[Modification records]

+===+

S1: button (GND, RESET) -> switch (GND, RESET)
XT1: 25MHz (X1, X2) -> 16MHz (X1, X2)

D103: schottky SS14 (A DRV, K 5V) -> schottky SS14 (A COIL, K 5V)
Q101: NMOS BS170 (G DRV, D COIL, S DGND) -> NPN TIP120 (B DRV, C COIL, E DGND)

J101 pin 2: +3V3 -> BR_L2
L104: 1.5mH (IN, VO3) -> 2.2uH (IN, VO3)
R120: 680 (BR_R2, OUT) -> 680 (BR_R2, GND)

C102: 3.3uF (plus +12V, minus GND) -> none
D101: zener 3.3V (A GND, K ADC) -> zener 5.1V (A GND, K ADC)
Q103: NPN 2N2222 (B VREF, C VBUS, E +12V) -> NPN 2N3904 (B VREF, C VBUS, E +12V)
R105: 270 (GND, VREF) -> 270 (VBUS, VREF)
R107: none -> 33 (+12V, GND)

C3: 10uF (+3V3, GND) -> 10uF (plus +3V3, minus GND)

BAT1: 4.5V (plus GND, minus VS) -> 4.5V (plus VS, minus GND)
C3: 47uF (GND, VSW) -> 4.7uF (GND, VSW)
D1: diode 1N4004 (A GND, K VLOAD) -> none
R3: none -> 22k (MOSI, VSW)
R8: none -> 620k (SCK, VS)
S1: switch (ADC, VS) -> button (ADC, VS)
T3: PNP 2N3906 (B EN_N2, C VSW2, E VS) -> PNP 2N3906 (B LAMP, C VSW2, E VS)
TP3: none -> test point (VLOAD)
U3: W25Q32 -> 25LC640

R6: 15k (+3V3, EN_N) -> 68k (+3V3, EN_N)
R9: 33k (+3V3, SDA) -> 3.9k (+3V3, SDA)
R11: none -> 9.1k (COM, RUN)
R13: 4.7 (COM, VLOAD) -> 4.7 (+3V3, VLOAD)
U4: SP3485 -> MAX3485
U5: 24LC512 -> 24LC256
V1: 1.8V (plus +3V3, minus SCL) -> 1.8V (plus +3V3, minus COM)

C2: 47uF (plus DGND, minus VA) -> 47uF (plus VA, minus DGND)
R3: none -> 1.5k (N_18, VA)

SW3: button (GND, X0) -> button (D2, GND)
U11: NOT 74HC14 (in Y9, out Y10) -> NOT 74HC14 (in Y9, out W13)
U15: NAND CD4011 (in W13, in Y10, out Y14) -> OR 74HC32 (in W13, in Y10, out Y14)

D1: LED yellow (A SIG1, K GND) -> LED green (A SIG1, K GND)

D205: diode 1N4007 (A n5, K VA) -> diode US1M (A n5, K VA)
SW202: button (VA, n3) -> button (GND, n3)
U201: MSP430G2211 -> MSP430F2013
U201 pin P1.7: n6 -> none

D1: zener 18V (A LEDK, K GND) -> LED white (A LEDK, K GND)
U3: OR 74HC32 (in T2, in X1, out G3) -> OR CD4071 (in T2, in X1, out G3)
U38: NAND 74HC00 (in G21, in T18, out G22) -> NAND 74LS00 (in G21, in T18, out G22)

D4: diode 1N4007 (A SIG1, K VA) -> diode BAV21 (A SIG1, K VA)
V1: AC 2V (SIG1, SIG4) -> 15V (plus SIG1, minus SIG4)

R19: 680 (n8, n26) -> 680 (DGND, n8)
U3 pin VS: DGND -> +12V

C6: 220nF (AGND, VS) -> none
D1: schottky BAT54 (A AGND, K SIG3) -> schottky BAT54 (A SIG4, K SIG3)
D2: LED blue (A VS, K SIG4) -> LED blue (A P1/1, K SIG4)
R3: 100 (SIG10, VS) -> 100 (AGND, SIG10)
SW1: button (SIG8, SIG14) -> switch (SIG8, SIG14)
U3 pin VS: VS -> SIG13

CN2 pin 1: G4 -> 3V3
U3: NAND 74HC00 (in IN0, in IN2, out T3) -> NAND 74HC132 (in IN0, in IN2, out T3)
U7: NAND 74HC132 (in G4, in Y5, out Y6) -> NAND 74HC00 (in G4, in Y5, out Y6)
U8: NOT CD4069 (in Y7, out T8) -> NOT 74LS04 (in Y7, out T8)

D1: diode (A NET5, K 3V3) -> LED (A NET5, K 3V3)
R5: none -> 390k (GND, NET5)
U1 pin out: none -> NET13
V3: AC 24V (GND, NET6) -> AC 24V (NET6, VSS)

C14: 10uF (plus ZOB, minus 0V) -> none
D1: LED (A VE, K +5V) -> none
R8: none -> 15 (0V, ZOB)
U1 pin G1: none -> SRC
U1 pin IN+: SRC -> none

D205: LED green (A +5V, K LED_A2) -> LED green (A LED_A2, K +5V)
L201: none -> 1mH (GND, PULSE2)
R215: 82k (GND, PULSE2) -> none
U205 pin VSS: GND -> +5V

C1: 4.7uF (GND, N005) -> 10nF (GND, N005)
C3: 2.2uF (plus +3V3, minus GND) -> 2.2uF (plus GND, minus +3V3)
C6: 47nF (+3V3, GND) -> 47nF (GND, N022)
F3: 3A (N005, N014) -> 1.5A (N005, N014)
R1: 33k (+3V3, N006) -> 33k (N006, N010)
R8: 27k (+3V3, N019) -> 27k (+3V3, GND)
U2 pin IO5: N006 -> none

+===+

▶ [What to do]: Extract from the records above the lines from the one containing "Q101: NMOS BS170" to the one containing "R3: none -> 1.5k (N_18, VA)", both lines included, exactly as they appear and with nothing else.

▶ [Exercise response]:
Q101: NMOS BS170 (G DRV, D COIL, S DGND) -> NPN TIP120 (B DRV, C COIL, E DGND)

J101 pin 2: +3V3 -> BR_L2
L104: 1.5mH (IN, VO3) -> 2.2uH (IN, VO3)
R120: 680 (BR_R2, OUT) -> 680 (BR_R2, GND)

C102: 3.3uF (plus +12V, minus GND) -> none
D101: zener 3.3V (A GND, K ADC) -> zener 5.1V (A GND, K ADC)
Q103: NPN 2N2222 (B VREF, C VBUS, E +12V) -> NPN 2N3904 (B VREF, C VBUS, E +12V)
R105: 270 (GND, VREF) -> 270 (VBUS, VREF)
R107: none -> 33 (+12V, GND)

C3: 10uF (+3V3, GND) -> 10uF (plus +3V3, minus GND)

BAT1: 4.5V (plus GND, minus VS) -> 4.5V (plus VS, minus GND)
C3: 47uF (GND, VSW) -> 4.7uF (GND, VSW)
D1: diode 1N4004 (A GND, K VLOAD) -> none
R3: none -> 22k (MOSI, VSW)
R8: none -> 620k (SCK, VS)
S1: switch (ADC, VS) -> button (ADC, VS)
T3: PNP 2N3906 (B EN_N2, C VSW2, E VS) -> PNP 2N3906 (B LAMP, C VSW2, E VS)
TP3: none -> test point (VLOAD)
U3: W25Q32 -> 25LC640

R6: 15k (+3V3, EN_N) -> 68k (+3V3, EN_N)
R9: 33k (+3V3, SDA) -> 3.9k (+3V3, SDA)
R11: none -> 9.1k (COM, RUN)
R13: 4.7 (COM, VLOAD) -> 4.7 (+3V3, VLOAD)
U4: SP3485 -> MAX3485
U5: 24LC512 -> 24LC256
V1: 1.8V (plus +3V3, minus SCL) -> 1.8V (plus +3V3, minus COM)

C2: 47uF (plus DGND, minus VA) -> 47uF (plus VA, minus DGND)
R3: none -> 1.5k (N_18, VA)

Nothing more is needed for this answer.